Source material.
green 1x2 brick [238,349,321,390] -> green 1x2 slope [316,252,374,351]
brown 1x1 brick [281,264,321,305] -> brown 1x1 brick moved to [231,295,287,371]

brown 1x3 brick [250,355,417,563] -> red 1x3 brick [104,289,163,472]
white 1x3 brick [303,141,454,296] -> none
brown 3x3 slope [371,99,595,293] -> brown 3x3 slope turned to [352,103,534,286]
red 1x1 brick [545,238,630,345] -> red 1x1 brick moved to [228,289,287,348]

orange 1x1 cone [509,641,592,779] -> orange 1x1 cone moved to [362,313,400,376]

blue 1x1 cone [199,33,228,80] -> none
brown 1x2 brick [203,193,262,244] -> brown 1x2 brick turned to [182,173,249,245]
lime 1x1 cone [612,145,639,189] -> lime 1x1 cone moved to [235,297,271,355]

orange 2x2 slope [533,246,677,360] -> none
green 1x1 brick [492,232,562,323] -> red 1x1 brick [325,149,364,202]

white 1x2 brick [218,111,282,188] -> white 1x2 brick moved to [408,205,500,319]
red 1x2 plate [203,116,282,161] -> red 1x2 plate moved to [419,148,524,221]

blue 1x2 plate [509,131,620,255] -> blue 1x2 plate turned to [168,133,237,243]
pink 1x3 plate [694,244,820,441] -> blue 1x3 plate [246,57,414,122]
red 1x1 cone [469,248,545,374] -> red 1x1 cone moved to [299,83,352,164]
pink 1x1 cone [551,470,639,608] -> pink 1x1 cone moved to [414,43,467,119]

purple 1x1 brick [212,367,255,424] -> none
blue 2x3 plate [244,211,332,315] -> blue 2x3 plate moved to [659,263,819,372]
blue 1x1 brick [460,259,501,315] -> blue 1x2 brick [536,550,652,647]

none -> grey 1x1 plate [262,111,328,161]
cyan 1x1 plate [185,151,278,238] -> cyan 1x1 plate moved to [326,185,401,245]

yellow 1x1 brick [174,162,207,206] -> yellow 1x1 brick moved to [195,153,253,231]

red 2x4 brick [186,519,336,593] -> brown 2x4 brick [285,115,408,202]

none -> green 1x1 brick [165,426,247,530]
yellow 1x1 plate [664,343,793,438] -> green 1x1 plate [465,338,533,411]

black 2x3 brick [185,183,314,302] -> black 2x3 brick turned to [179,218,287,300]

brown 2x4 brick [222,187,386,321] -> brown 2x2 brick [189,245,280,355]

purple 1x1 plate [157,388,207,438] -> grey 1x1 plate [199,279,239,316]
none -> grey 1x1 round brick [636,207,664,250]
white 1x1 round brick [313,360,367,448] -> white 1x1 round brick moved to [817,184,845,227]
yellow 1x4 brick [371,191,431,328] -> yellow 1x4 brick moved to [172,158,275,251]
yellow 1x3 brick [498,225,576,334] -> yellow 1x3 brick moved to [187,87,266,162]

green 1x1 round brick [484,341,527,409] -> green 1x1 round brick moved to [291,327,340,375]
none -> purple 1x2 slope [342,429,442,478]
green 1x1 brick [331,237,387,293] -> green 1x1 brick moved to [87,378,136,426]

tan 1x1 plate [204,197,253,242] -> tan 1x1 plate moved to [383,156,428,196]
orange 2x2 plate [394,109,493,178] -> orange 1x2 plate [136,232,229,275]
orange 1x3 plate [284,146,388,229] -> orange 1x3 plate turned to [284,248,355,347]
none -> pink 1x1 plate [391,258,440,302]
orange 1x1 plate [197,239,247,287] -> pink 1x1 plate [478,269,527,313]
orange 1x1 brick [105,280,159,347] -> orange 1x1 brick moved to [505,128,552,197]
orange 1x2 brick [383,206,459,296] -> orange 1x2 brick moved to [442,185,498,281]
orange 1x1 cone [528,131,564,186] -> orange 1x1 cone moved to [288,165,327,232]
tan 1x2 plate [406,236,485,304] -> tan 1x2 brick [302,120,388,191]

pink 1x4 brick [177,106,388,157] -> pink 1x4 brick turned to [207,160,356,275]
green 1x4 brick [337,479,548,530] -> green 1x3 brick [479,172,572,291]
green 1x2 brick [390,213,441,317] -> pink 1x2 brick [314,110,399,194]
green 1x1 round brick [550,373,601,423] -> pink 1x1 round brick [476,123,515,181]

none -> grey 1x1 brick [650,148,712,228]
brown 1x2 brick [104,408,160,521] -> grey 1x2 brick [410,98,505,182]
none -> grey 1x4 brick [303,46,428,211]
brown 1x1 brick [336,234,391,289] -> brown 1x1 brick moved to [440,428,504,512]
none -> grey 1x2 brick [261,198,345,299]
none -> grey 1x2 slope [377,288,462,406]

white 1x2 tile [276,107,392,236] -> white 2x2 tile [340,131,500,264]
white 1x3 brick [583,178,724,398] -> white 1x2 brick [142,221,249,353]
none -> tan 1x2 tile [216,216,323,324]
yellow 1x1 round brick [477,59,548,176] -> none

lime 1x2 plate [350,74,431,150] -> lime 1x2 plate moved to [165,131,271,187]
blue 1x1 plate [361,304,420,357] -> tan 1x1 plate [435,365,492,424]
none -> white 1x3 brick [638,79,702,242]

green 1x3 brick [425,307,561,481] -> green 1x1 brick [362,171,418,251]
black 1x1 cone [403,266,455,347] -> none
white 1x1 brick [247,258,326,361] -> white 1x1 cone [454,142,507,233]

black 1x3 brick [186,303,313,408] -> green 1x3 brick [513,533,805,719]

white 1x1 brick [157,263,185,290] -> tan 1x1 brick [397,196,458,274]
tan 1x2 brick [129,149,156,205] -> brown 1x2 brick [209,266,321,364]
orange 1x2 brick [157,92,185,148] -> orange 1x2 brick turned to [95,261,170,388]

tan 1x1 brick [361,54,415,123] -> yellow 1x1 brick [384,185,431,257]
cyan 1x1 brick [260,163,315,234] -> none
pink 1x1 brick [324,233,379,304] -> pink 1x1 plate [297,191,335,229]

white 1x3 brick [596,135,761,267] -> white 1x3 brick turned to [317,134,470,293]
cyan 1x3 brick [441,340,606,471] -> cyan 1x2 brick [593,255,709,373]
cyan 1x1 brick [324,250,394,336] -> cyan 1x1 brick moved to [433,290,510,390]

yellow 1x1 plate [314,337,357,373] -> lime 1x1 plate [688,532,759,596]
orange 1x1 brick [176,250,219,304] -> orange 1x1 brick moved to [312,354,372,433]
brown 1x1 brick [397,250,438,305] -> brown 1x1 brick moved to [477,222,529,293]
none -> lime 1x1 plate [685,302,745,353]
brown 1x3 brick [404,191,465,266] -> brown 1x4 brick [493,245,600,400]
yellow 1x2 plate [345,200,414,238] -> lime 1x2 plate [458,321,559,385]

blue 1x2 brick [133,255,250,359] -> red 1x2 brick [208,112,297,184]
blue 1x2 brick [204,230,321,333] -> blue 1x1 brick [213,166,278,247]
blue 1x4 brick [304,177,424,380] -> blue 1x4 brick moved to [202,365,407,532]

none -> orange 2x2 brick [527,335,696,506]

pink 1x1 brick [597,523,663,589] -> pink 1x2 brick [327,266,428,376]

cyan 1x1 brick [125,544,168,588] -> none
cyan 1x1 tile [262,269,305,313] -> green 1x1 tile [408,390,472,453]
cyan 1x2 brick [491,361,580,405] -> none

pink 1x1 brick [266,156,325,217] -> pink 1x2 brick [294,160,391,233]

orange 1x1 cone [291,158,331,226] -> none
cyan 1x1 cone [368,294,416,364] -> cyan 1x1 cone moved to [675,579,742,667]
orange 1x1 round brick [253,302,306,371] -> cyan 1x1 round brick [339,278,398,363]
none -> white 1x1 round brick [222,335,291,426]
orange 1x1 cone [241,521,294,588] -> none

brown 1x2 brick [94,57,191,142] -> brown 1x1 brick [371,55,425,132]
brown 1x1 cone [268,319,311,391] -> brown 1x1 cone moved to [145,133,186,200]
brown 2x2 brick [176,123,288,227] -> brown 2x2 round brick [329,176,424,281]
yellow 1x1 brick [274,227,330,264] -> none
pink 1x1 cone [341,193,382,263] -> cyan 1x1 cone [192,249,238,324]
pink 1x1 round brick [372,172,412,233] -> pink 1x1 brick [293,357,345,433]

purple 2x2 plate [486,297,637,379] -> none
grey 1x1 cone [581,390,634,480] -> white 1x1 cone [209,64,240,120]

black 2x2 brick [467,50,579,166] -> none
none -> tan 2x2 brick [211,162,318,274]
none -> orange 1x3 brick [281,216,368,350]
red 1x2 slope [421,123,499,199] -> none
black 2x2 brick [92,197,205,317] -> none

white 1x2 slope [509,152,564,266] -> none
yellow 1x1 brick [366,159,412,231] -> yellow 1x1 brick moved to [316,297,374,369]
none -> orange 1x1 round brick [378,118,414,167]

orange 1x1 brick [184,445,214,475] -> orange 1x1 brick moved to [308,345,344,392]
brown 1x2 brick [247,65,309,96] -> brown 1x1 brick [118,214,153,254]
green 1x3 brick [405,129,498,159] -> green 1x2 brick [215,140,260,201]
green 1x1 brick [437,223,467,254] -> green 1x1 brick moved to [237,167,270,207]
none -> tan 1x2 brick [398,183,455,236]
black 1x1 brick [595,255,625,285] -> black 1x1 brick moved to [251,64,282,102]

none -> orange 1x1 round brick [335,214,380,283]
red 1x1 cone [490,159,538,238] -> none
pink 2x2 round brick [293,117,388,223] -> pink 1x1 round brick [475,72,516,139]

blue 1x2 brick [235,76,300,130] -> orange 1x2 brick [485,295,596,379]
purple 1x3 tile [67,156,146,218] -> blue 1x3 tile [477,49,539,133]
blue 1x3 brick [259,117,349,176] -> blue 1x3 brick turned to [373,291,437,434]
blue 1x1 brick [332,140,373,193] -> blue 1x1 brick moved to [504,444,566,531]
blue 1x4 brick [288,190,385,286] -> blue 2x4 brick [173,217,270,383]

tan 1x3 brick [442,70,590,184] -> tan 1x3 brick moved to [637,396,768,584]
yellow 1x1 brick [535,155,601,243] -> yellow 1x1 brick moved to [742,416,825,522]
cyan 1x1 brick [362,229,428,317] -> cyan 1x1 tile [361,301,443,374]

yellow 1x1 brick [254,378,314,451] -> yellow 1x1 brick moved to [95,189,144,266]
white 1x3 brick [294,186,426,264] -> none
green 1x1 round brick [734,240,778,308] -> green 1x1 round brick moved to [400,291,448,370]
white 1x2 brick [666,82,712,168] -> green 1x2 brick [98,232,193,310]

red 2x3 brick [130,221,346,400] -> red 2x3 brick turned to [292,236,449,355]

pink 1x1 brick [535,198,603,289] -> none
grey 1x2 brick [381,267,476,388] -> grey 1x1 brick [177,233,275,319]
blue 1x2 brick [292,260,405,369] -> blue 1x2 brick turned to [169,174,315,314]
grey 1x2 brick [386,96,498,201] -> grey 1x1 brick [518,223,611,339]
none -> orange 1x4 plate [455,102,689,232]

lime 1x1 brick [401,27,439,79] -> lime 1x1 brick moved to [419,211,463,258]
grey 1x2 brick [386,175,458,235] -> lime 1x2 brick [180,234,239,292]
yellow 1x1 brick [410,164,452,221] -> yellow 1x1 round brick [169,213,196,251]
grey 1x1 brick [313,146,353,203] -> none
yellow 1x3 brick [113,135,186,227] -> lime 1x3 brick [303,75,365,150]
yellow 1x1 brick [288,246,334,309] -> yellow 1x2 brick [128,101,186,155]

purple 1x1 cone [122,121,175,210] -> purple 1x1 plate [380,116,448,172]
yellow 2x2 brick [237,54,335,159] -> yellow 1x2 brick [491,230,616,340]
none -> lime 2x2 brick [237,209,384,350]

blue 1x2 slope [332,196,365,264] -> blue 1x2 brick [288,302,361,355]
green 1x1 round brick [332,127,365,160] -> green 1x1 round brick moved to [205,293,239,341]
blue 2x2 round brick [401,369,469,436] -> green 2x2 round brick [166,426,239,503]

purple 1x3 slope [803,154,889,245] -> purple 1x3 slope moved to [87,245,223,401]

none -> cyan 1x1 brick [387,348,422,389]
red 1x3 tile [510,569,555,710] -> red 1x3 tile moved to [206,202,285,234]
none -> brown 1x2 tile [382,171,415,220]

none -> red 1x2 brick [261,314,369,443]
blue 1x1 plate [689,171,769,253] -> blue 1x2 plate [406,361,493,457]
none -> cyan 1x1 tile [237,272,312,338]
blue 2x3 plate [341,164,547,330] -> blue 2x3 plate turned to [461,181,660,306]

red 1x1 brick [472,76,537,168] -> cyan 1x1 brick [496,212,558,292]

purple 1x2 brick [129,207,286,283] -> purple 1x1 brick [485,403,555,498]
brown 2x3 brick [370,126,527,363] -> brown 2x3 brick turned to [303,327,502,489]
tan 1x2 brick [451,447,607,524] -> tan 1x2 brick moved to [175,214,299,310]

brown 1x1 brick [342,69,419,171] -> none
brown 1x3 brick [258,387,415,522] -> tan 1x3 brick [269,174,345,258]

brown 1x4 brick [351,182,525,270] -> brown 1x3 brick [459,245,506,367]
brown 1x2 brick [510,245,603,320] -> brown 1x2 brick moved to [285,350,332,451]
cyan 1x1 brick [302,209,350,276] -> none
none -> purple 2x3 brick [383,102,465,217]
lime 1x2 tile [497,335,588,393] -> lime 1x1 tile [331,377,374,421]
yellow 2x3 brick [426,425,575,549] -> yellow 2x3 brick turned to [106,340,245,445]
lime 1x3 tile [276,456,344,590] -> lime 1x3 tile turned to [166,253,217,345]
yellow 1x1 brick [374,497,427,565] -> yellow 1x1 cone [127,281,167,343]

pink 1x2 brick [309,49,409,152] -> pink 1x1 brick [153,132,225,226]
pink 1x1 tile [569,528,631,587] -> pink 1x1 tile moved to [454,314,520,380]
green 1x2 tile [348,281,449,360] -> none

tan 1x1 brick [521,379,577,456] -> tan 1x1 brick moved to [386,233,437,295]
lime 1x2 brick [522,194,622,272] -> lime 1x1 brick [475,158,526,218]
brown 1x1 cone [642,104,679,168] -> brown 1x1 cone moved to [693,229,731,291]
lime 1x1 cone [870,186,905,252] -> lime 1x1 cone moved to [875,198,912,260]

Activity.
All that belongs in the answer is the run of lines above from the line containing "lime 1x1 brick [401,27,439,79]" through the line containing "purple 1x2 brick", exactly as written.

Answer for the task.
lime 1x1 brick [401,27,439,79] -> lime 1x1 brick moved to [419,211,463,258]
grey 1x2 brick [386,175,458,235] -> lime 1x2 brick [180,234,239,292]
yellow 1x1 brick [410,164,452,221] -> yellow 1x1 round brick [169,213,196,251]
grey 1x1 brick [313,146,353,203] -> none
yellow 1x3 brick [113,135,186,227] -> lime 1x3 brick [303,75,365,150]
yellow 1x1 brick [288,246,334,309] -> yellow 1x2 brick [128,101,186,155]

purple 1x1 cone [122,121,175,210] -> purple 1x1 plate [380,116,448,172]
yellow 2x2 brick [237,54,335,159] -> yellow 1x2 brick [491,230,616,340]
none -> lime 2x2 brick [237,209,384,350]

blue 1x2 slope [332,196,365,264] -> blue 1x2 brick [288,302,361,355]
green 1x1 round brick [332,127,365,160] -> green 1x1 round brick moved to [205,293,239,341]
blue 2x2 round brick [401,369,469,436] -> green 2x2 round brick [166,426,239,503]

purple 1x3 slope [803,154,889,245] -> purple 1x3 slope moved to [87,245,223,401]

none -> cyan 1x1 brick [387,348,422,389]
red 1x3 tile [510,569,555,710] -> red 1x3 tile moved to [206,202,285,234]
none -> brown 1x2 tile [382,171,415,220]

none -> red 1x2 brick [261,314,369,443]
blue 1x1 plate [689,171,769,253] -> blue 1x2 plate [406,361,493,457]
none -> cyan 1x1 tile [237,272,312,338]
blue 2x3 plate [341,164,547,330] -> blue 2x3 plate turned to [461,181,660,306]

red 1x1 brick [472,76,537,168] -> cyan 1x1 brick [496,212,558,292]

purple 1x2 brick [129,207,286,283] -> purple 1x1 brick [485,403,555,498]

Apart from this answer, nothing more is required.